## To-do item
Scan the entries below for lines holding "tower". Give the number of such lines alone.

(Records from a data collection)
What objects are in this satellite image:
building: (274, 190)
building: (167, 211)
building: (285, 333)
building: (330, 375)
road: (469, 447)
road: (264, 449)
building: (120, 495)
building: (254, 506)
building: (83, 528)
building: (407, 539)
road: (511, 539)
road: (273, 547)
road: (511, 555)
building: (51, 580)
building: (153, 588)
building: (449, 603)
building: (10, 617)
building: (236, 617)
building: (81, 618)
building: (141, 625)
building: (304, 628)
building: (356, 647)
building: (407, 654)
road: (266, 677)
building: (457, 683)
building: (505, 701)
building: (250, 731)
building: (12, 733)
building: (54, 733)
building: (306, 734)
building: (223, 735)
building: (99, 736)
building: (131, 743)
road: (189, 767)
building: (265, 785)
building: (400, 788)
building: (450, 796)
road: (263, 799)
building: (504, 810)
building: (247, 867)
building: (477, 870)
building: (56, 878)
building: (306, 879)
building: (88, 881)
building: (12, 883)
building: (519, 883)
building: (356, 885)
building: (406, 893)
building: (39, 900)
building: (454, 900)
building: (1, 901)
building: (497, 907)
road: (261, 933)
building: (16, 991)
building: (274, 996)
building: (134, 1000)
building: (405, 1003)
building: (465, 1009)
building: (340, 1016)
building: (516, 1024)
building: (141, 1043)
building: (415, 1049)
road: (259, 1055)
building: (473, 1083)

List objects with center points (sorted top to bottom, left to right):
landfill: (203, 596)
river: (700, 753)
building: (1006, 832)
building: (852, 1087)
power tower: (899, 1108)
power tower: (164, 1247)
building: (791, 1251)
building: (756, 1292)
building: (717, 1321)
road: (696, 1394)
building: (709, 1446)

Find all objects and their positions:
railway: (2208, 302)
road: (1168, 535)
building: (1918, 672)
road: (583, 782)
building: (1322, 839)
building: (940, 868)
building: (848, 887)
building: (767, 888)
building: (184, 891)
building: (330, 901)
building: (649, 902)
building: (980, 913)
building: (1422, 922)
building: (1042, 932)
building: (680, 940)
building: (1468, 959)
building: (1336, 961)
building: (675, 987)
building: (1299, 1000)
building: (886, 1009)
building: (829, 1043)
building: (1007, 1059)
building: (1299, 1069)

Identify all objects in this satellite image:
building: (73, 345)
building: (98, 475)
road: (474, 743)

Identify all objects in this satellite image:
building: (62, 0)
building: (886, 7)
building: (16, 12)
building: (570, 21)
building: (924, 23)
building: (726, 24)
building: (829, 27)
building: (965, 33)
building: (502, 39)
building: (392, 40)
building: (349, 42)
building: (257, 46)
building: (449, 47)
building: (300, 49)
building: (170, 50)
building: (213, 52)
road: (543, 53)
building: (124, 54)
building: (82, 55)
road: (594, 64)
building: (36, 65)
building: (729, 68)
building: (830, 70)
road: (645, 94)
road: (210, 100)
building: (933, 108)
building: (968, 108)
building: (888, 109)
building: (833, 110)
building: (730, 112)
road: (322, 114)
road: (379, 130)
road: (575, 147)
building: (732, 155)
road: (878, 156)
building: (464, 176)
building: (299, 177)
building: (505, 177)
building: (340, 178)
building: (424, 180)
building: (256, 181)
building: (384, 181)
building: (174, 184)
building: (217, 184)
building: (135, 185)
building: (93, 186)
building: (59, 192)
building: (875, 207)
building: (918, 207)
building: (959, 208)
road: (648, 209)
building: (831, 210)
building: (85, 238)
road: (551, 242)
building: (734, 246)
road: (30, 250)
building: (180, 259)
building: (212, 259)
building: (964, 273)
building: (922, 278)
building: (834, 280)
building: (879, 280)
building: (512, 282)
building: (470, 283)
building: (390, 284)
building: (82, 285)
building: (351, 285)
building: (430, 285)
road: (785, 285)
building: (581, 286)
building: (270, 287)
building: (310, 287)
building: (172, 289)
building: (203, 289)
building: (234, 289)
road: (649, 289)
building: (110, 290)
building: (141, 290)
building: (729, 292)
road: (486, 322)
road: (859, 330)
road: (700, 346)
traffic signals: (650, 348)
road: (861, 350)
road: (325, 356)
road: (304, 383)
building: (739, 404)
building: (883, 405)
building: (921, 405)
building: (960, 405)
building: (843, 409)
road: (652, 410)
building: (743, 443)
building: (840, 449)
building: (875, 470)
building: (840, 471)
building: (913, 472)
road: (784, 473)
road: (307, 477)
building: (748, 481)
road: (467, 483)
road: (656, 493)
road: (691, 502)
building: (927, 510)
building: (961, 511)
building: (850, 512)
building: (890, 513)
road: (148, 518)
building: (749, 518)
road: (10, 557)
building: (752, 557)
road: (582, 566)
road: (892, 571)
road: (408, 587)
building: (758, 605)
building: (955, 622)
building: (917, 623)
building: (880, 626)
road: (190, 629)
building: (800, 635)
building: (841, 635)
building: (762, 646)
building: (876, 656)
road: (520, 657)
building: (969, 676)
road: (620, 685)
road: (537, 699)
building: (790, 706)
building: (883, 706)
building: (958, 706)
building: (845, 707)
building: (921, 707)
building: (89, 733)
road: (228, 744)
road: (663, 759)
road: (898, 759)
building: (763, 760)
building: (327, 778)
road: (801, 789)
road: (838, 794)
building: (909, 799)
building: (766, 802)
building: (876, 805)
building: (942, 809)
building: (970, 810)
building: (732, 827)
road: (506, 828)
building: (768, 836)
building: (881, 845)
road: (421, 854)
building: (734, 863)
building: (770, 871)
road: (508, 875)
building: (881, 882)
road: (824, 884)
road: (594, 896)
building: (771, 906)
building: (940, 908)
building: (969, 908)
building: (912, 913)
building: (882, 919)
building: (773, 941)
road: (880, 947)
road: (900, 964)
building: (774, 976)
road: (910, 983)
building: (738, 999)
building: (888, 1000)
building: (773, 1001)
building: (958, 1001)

## Answer space
2